REQUIRED WORK
Lines from the line with "C4: 18pF (DGND, VOL) -> 47pF (DGND, VOL)" to the line with "R5: 150k (+12V, VB) -> none" in the entries below, and only those, must be output exactly, with both ends included.

THE DATA
+++++
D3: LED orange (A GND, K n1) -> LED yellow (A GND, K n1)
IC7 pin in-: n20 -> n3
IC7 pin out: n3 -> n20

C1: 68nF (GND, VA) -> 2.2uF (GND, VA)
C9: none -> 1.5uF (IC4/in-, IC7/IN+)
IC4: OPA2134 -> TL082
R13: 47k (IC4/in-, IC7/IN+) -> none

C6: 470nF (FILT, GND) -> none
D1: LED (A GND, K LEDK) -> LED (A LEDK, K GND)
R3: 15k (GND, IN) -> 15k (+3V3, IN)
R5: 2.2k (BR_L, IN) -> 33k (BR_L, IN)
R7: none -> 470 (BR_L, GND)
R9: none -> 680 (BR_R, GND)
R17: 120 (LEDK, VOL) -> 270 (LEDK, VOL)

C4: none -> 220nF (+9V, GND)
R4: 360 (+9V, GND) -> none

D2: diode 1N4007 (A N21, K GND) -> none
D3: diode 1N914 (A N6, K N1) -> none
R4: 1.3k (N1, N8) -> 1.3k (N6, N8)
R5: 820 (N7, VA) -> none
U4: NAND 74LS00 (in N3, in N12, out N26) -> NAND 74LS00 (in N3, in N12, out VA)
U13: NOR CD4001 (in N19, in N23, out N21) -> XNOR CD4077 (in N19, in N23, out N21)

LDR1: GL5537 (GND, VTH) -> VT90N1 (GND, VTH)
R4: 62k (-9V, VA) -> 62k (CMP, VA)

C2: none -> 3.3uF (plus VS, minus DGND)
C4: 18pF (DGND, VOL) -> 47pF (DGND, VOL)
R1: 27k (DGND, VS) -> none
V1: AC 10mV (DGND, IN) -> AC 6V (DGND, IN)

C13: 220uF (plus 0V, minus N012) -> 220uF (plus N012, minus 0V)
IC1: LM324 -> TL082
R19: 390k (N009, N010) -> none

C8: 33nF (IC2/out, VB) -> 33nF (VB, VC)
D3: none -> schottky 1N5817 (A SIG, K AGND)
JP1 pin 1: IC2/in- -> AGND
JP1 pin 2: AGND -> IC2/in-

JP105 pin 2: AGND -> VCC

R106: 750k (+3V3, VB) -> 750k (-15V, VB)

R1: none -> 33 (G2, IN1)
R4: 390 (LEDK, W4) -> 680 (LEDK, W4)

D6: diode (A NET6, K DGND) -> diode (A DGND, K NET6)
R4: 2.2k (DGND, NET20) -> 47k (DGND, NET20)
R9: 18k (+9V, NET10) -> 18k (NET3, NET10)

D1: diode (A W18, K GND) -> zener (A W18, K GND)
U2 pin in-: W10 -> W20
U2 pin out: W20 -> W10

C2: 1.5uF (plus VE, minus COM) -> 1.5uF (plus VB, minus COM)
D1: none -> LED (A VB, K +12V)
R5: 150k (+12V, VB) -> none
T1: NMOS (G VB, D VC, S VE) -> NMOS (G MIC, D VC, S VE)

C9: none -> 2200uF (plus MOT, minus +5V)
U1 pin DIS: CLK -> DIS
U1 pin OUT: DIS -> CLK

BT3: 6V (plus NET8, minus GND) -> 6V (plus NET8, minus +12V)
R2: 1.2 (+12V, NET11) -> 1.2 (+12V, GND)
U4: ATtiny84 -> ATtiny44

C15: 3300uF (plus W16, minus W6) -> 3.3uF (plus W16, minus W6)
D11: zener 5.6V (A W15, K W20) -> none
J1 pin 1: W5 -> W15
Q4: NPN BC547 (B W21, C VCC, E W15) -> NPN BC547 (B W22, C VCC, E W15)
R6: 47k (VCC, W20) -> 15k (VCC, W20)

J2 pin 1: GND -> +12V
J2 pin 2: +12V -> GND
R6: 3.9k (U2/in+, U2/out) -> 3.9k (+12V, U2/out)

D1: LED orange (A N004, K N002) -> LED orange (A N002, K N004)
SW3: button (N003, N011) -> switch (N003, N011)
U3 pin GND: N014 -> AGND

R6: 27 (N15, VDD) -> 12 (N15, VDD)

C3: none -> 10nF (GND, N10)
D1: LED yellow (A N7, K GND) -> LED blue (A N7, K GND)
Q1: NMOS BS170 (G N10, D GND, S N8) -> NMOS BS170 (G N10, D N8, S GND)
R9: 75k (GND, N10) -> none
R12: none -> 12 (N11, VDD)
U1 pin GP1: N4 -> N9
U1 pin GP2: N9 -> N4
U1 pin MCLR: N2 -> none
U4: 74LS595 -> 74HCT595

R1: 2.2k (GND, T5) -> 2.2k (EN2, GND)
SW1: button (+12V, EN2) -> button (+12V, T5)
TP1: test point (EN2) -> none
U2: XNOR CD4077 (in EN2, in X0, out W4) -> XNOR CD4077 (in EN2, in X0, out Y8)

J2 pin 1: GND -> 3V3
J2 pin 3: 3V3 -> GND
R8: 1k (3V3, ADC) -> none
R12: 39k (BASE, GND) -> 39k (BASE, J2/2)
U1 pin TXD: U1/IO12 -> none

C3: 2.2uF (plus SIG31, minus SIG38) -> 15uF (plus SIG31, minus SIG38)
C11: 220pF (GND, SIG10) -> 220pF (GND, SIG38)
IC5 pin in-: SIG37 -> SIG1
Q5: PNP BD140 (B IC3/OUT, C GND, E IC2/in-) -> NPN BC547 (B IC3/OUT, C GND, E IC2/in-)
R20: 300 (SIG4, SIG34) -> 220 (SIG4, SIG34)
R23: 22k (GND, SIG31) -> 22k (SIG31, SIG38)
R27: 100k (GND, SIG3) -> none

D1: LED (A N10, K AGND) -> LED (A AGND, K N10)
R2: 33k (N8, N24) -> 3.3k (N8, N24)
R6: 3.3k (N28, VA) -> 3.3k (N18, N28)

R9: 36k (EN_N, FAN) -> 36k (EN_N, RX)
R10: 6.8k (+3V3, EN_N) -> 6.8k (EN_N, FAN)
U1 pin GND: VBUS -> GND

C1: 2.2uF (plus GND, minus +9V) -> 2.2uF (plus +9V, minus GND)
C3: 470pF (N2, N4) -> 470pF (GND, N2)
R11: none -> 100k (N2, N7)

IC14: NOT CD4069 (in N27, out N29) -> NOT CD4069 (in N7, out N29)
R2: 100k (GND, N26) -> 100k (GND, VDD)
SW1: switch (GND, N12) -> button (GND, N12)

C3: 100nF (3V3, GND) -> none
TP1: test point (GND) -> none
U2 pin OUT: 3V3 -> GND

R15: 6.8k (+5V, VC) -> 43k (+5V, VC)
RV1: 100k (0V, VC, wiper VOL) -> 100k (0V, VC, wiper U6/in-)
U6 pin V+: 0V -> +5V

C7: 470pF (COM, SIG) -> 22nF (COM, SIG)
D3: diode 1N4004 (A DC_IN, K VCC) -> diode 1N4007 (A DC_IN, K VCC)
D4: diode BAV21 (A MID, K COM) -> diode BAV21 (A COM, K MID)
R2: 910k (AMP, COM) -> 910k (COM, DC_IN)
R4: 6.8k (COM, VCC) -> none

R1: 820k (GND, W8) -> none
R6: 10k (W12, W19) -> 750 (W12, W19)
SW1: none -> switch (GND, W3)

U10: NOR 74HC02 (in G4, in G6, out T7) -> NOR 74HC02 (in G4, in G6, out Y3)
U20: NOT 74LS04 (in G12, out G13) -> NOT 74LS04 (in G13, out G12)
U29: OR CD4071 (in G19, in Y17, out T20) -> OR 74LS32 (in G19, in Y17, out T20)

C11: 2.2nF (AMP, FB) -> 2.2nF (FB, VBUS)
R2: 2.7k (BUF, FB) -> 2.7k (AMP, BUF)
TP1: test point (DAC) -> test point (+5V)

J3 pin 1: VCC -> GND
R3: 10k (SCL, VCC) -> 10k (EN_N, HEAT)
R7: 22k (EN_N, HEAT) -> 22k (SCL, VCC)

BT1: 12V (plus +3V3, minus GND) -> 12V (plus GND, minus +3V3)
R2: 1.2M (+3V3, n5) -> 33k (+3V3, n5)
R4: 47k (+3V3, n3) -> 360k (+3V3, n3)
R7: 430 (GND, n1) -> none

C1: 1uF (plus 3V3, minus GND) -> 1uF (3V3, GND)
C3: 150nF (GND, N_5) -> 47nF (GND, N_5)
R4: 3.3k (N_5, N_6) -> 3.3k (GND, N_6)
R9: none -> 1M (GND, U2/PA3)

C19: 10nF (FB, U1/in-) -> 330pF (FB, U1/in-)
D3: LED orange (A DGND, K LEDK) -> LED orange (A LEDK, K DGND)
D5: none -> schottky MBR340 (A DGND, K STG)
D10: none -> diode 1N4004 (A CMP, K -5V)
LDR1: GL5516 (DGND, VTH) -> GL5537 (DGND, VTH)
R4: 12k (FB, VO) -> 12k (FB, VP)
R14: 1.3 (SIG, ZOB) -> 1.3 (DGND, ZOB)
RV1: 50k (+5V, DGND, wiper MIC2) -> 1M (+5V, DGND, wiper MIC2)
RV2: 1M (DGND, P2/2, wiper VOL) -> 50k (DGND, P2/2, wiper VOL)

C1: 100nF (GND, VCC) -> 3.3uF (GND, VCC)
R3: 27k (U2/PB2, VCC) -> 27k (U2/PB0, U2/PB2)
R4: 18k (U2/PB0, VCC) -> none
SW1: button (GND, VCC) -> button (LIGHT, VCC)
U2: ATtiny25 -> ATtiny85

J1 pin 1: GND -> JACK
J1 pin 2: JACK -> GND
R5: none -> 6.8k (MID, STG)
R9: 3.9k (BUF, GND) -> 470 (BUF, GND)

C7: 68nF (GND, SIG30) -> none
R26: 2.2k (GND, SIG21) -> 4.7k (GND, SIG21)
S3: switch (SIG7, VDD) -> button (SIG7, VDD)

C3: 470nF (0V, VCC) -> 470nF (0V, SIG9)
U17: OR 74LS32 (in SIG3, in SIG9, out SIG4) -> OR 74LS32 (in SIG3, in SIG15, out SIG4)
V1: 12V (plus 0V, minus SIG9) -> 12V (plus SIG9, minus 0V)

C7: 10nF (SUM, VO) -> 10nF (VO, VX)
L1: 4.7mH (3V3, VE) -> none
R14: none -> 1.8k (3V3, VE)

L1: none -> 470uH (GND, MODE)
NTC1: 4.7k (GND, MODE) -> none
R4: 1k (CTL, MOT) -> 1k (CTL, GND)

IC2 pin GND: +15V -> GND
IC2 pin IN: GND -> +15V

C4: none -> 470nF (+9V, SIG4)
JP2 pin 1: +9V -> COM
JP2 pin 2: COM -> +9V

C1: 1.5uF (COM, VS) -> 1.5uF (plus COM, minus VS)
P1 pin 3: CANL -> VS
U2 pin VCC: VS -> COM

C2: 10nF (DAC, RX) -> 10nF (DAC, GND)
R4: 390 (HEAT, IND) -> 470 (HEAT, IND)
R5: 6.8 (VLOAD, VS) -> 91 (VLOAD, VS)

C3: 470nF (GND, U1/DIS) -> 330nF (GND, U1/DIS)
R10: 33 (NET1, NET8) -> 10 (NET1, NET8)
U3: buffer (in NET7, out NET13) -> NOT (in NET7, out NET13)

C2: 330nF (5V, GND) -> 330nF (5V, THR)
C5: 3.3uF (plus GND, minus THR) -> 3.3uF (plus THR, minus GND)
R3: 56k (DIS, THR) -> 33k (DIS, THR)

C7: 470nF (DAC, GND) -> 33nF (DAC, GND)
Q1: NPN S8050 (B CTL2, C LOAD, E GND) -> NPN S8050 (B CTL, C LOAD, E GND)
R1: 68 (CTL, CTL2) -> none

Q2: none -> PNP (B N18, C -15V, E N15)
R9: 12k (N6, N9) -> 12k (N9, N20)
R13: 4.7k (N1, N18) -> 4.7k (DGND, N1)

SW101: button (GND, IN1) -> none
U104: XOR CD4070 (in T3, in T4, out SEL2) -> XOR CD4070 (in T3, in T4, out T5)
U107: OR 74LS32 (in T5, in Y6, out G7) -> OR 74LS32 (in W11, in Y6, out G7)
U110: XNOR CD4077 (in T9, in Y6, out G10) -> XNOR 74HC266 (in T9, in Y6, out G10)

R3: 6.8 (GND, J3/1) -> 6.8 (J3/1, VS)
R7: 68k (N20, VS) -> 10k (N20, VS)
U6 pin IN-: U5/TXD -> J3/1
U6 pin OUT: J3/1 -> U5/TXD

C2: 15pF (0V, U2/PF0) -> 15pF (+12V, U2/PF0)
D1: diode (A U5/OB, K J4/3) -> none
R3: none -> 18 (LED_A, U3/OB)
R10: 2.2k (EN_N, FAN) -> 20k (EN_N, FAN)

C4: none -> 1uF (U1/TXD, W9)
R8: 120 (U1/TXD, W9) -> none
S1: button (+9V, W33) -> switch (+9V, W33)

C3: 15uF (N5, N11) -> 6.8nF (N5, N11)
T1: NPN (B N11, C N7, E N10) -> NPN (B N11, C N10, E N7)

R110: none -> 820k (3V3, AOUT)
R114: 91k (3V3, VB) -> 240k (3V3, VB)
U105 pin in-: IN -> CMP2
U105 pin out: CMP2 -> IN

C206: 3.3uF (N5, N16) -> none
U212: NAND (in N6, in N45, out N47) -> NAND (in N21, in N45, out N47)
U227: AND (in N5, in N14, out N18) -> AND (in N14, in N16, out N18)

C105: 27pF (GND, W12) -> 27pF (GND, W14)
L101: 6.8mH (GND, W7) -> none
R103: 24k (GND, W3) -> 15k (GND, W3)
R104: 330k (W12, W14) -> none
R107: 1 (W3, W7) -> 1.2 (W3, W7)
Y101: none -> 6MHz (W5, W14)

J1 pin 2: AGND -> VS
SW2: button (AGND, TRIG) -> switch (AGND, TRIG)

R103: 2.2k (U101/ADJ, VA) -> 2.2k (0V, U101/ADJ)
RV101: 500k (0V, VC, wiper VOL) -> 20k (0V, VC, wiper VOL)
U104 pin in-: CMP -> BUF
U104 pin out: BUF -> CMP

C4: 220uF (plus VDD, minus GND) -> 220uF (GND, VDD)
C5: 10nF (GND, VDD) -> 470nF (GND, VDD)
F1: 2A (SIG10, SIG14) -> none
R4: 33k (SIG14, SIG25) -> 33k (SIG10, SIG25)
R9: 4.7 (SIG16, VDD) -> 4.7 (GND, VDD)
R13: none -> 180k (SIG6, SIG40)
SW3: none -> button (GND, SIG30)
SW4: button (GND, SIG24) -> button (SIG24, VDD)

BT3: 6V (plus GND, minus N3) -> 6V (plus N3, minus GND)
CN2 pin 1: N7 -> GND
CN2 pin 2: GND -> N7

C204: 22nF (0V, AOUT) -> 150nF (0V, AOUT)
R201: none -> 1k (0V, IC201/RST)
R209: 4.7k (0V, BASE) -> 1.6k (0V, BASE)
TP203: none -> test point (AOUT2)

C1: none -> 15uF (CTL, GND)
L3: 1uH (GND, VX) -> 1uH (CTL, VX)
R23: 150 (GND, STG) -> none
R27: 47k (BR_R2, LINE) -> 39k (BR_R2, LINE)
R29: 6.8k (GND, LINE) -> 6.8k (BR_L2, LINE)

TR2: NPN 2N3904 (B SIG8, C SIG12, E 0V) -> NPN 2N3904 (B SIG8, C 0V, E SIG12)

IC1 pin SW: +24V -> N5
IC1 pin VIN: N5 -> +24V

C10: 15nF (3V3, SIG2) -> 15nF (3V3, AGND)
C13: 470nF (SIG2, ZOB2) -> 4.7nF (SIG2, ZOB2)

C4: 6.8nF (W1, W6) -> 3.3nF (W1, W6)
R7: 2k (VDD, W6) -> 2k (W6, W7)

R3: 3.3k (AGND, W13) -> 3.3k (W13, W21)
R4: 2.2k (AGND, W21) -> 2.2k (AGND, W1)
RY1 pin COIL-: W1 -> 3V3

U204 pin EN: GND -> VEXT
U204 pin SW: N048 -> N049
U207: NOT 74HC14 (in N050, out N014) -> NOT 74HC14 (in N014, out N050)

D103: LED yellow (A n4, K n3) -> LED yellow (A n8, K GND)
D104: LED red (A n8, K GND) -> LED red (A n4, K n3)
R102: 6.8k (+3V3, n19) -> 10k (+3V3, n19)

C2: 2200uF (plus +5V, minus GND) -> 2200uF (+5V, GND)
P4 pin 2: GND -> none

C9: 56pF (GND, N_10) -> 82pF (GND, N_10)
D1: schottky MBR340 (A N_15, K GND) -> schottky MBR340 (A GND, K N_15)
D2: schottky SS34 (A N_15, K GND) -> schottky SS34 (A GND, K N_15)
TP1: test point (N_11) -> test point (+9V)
+++++
TASK OUTPUT
C4: 18pF (DGND, VOL) -> 47pF (DGND, VOL)
R1: 27k (DGND, VS) -> none
V1: AC 10mV (DGND, IN) -> AC 6V (DGND, IN)

C13: 220uF (plus 0V, minus N012) -> 220uF (plus N012, minus 0V)
IC1: LM324 -> TL082
R19: 390k (N009, N010) -> none

C8: 33nF (IC2/out, VB) -> 33nF (VB, VC)
D3: none -> schottky 1N5817 (A SIG, K AGND)
JP1 pin 1: IC2/in- -> AGND
JP1 pin 2: AGND -> IC2/in-

JP105 pin 2: AGND -> VCC

R106: 750k (+3V3, VB) -> 750k (-15V, VB)

R1: none -> 33 (G2, IN1)
R4: 390 (LEDK, W4) -> 680 (LEDK, W4)

D6: diode (A NET6, K DGND) -> diode (A DGND, K NET6)
R4: 2.2k (DGND, NET20) -> 47k (DGND, NET20)
R9: 18k (+9V, NET10) -> 18k (NET3, NET10)

D1: diode (A W18, K GND) -> zener (A W18, K GND)
U2 pin in-: W10 -> W20
U2 pin out: W20 -> W10

C2: 1.5uF (plus VE, minus COM) -> 1.5uF (plus VB, minus COM)
D1: none -> LED (A VB, K +12V)
R5: 150k (+12V, VB) -> none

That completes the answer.